#### Task
Drop the images. Copy every line below character for character.
________________
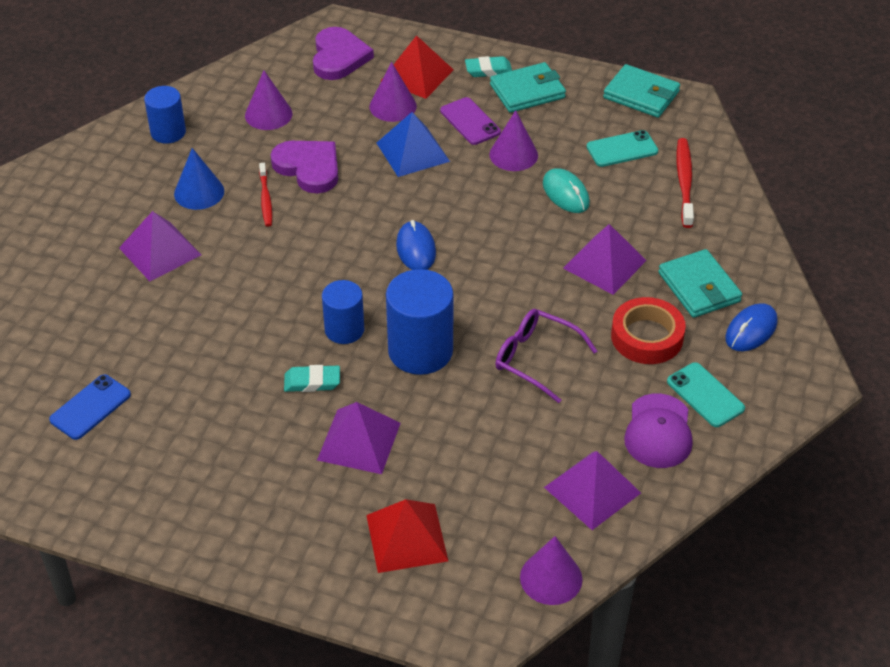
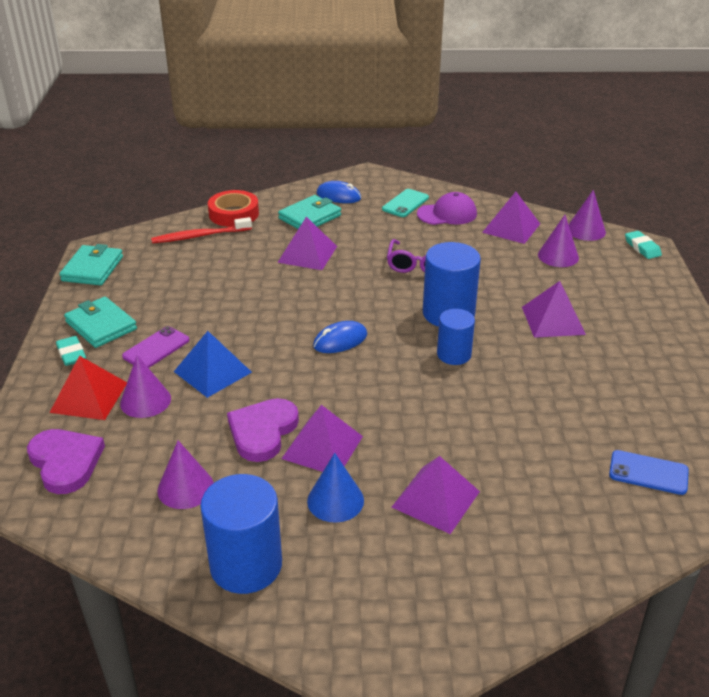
camera: 110 degrees left, 10 degrees down
(168, 132) = (246, 565): blue cylinder -> blue cylinder, size x1.61
(265, 199) = (322, 447): red toothbrush -> purple pyramid
(312, 382) = (518, 356): turquoise eraser -> turquoise eraser (642, 248)
(339, 57) = (65, 462): purple heart -> purple heart turned 75 degrees clockwise
(407, 537) = (609, 283): red pyramid -> none
(513, 154) = (195, 316): purple cone -> purple cone (558, 256)
(566, 193) = (235, 283): turquoise mouse -> none
(622, 149) = (169, 267): turquoise phone -> none
(647, 337) = (369, 228): red tape -> red tape (234, 214)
________________
#### Answer to this problem
camera: 110 degrees left, 10 degrees down
(168, 132) = (246, 565): blue cylinder -> blue cylinder, size x1.61
(265, 199) = (322, 447): red toothbrush -> purple pyramid
(312, 382) = (518, 356): turquoise eraser -> turquoise eraser (642, 248)
(339, 57) = (65, 462): purple heart -> purple heart turned 75 degrees clockwise
(407, 537) = (609, 283): red pyramid -> none
(513, 154) = (195, 316): purple cone -> purple cone (558, 256)
(566, 193) = (235, 283): turquoise mouse -> none
(622, 149) = (169, 267): turquoise phone -> none
(647, 337) = (369, 228): red tape -> red tape (234, 214)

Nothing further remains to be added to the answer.